→ **Task instructions**
Of all the lines in the records below, copy only those that contain the string "minus".

→ **Record extracts**

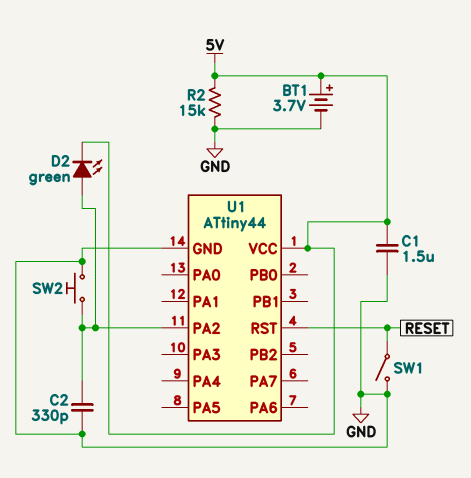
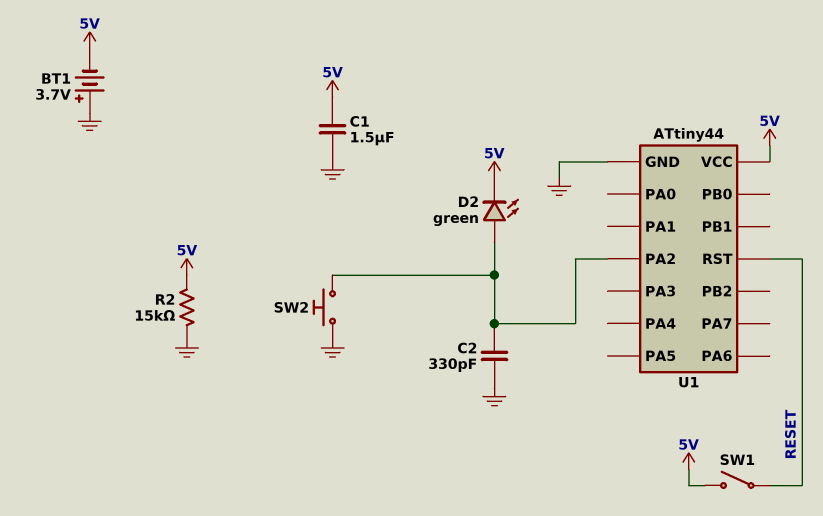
BT1: 3.7V (plus 5V, minus GND) -> 3.7V (plus GND, minus 5V)
SW1: switch (GND, RESET) -> switch (5V, RESET)

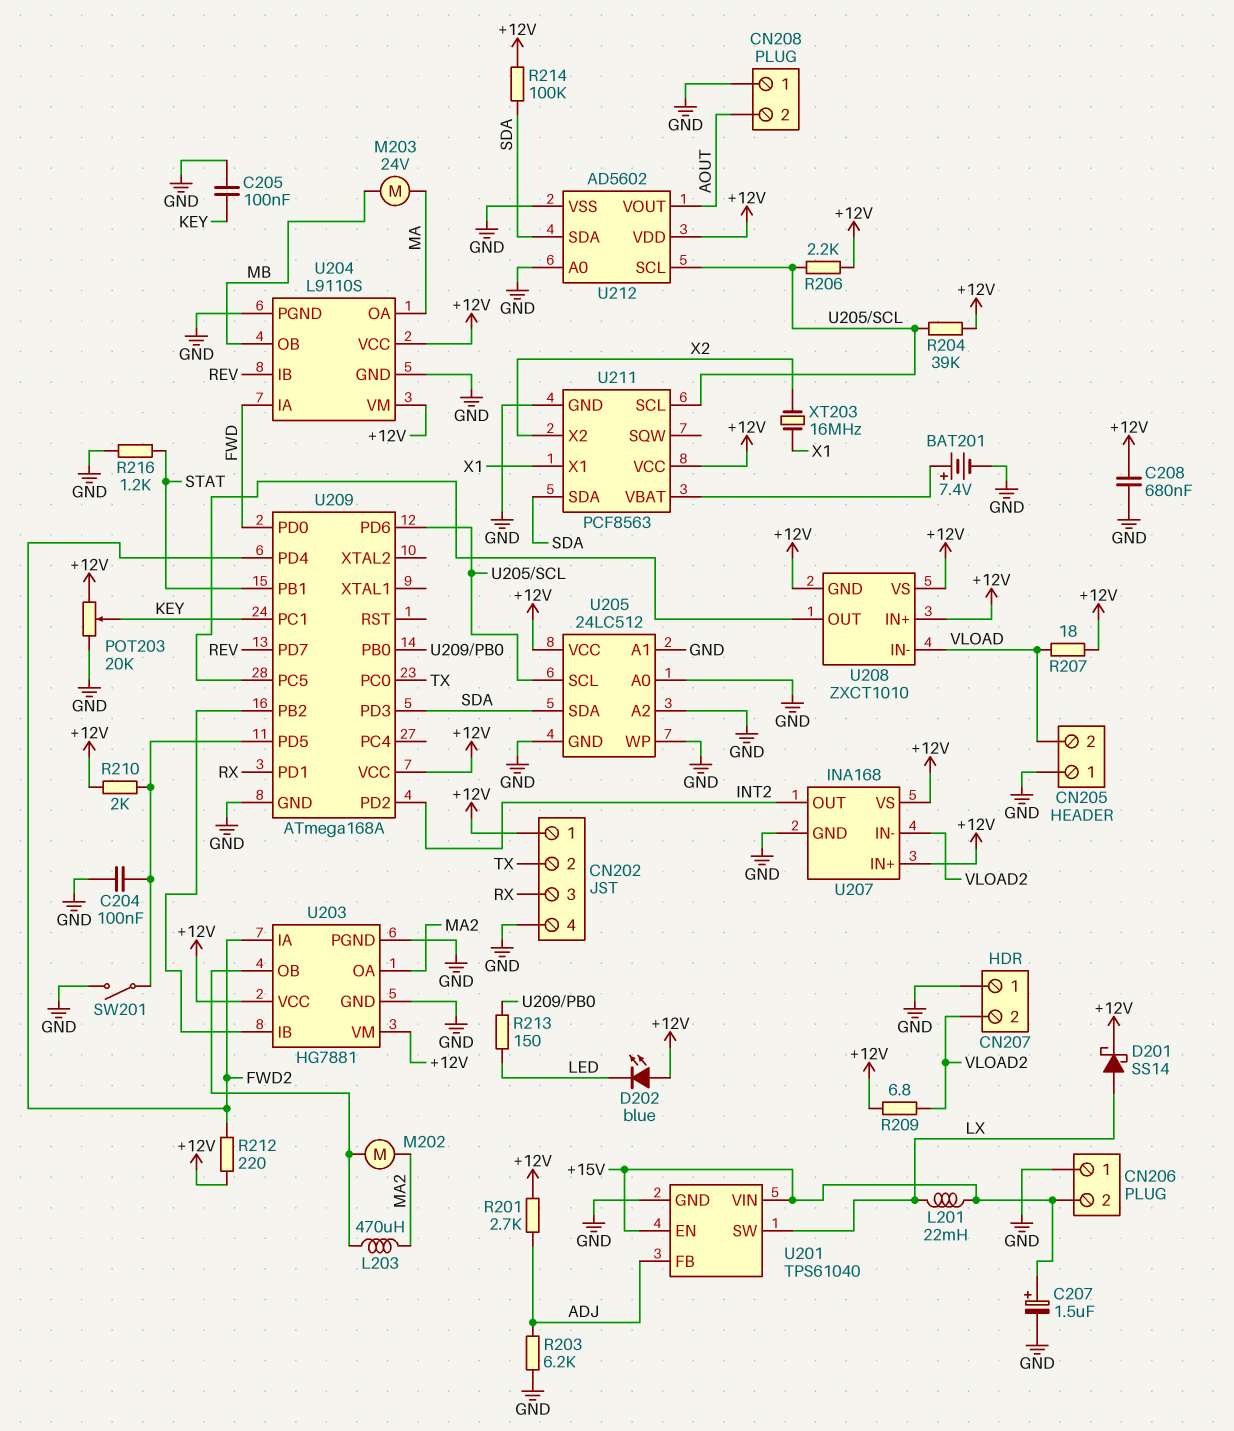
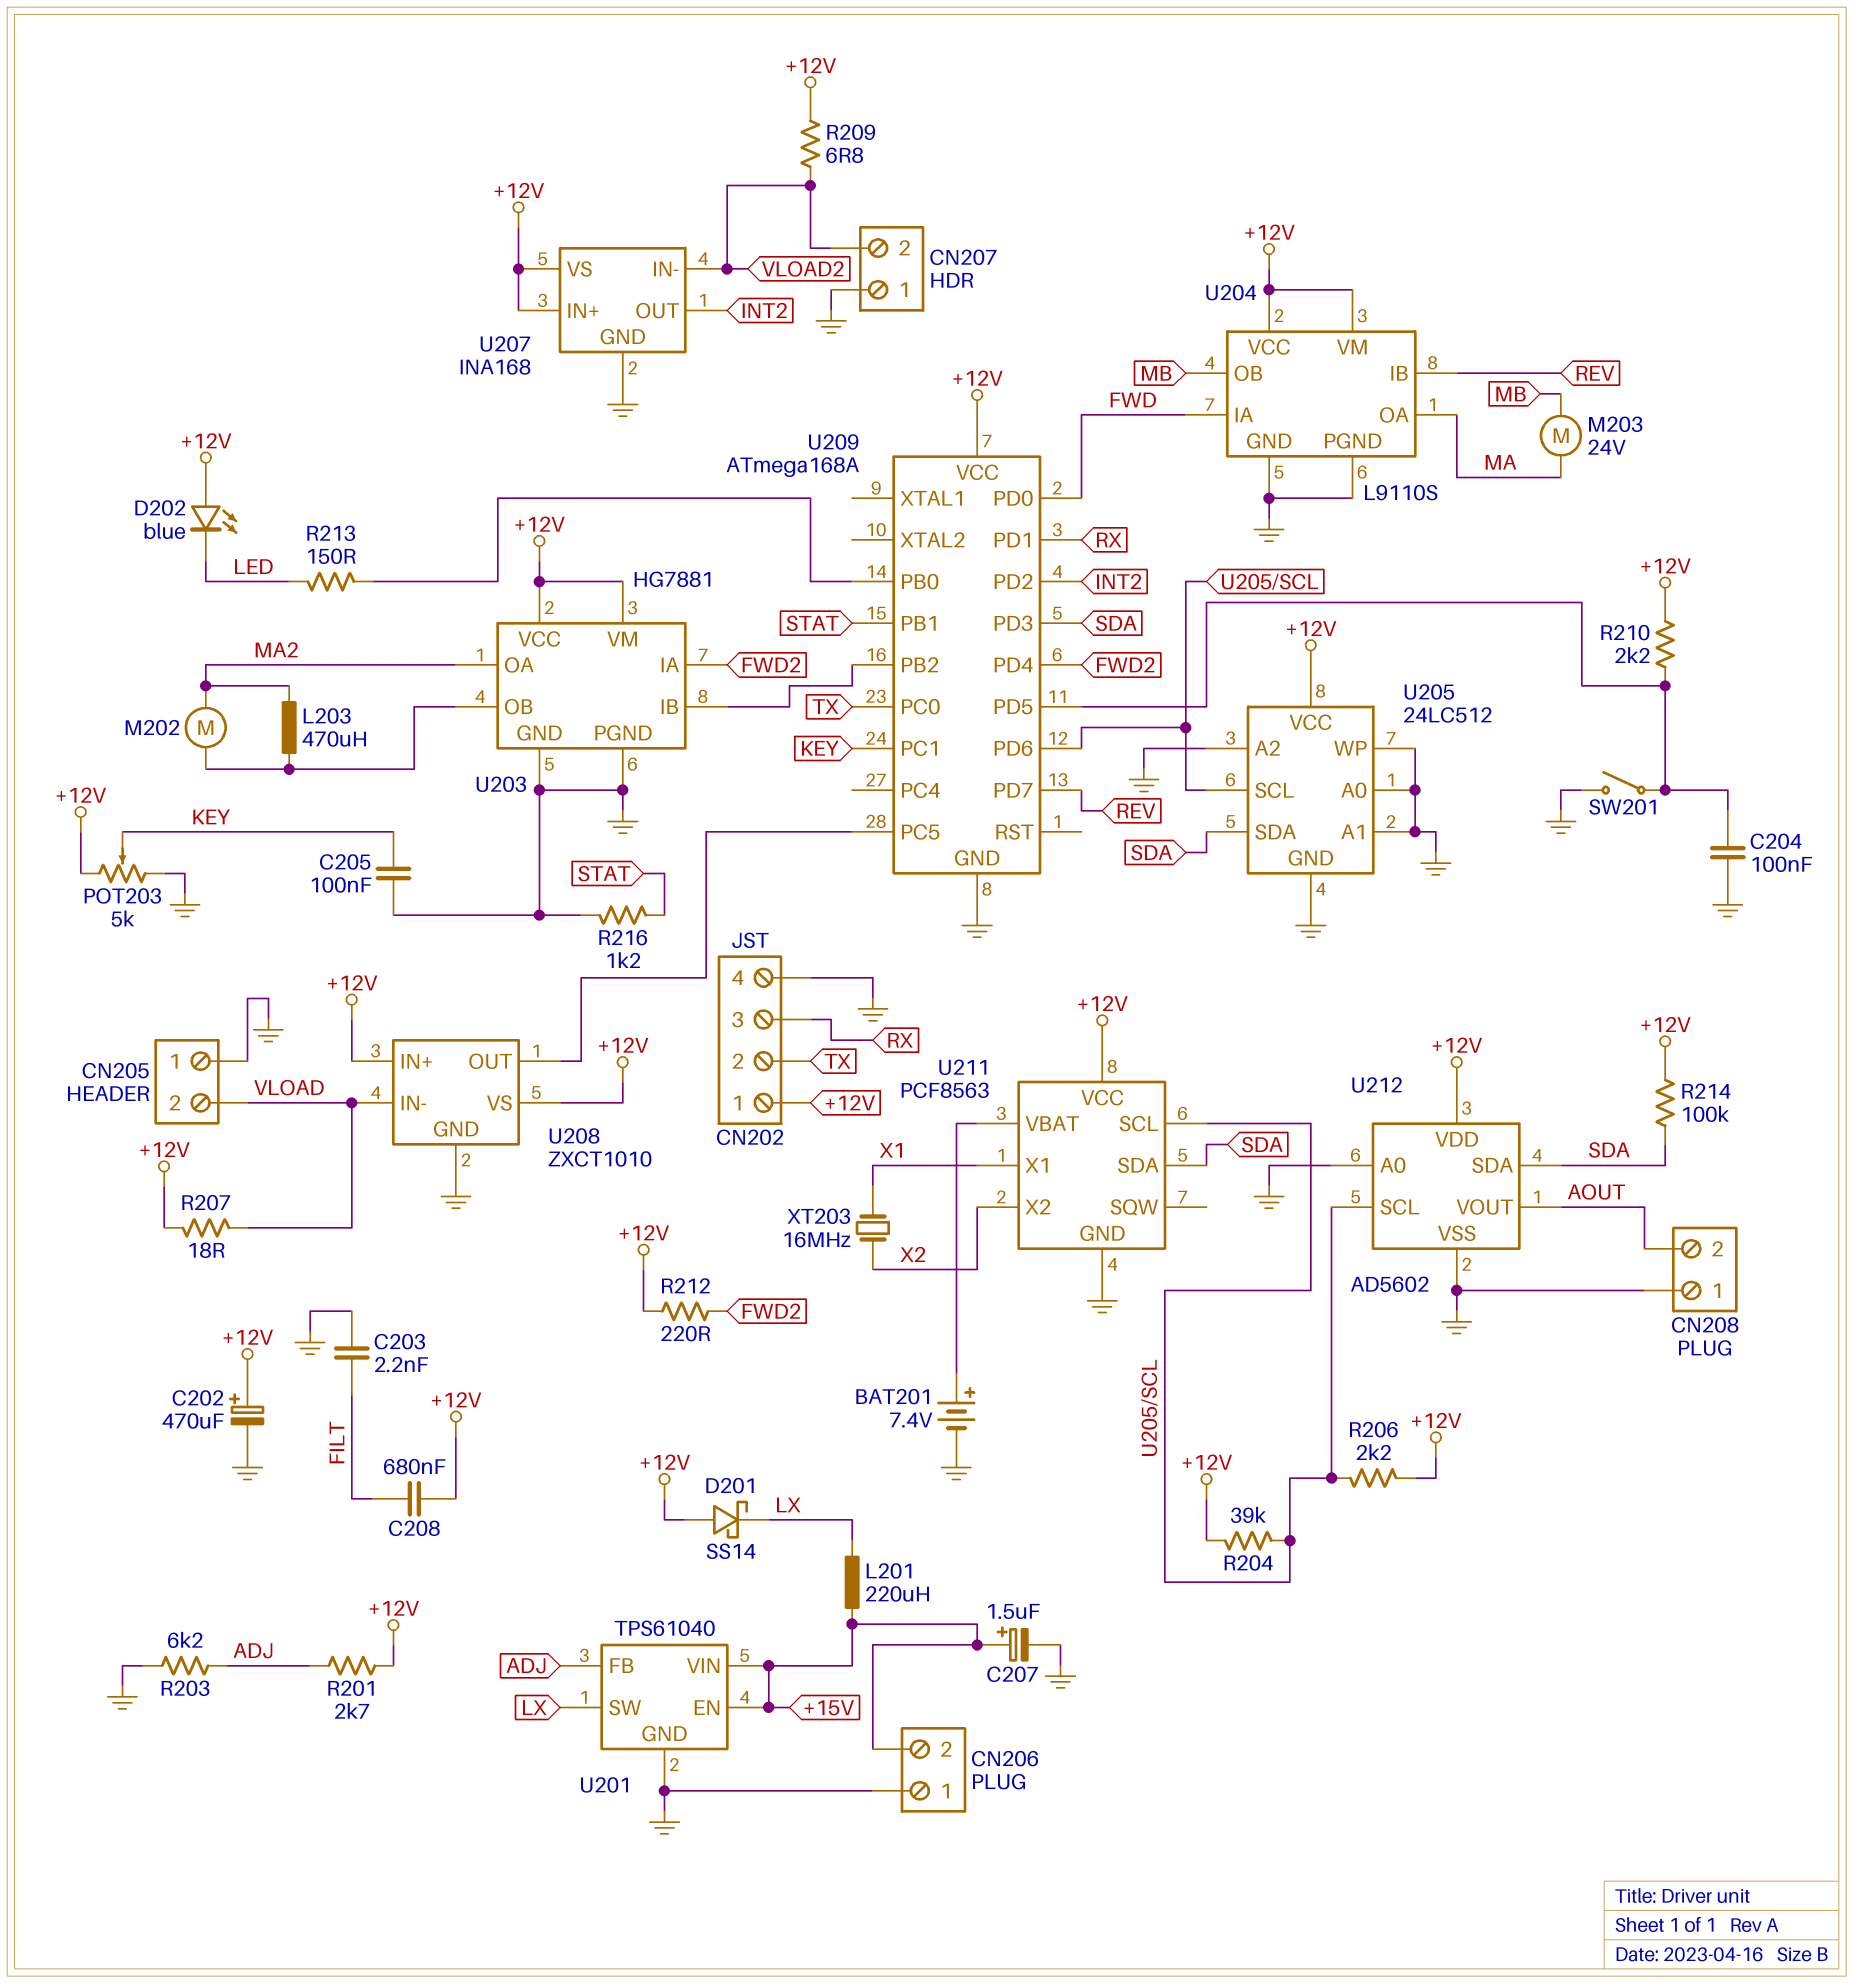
C202: none -> 470uF (plus +12V, minus GND)
C203: none -> 2.2nF (FILT, GND)
C208: 680nF (+12V, GND) -> 680nF (+12V, FILT)
D201: schottky SS14 (A LX, K +12V) -> schottky SS14 (A +12V, K LX)
L201: 22mH (+15V, LX) -> 220uH (+15V, LX)
POT203: 20k (+12V, GND, wiper KEY) -> 5k (+12V, GND, wiper KEY)
R210: 2k (+12V, U209/PD5) -> 2.2k (+12V, U209/PD5)
U208 pin GND: +12V -> GND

→ **Answer section**
BT1: 3.7V (plus 5V, minus GND) -> 3.7V (plus GND, minus 5V)
C202: none -> 470uF (plus +12V, minus GND)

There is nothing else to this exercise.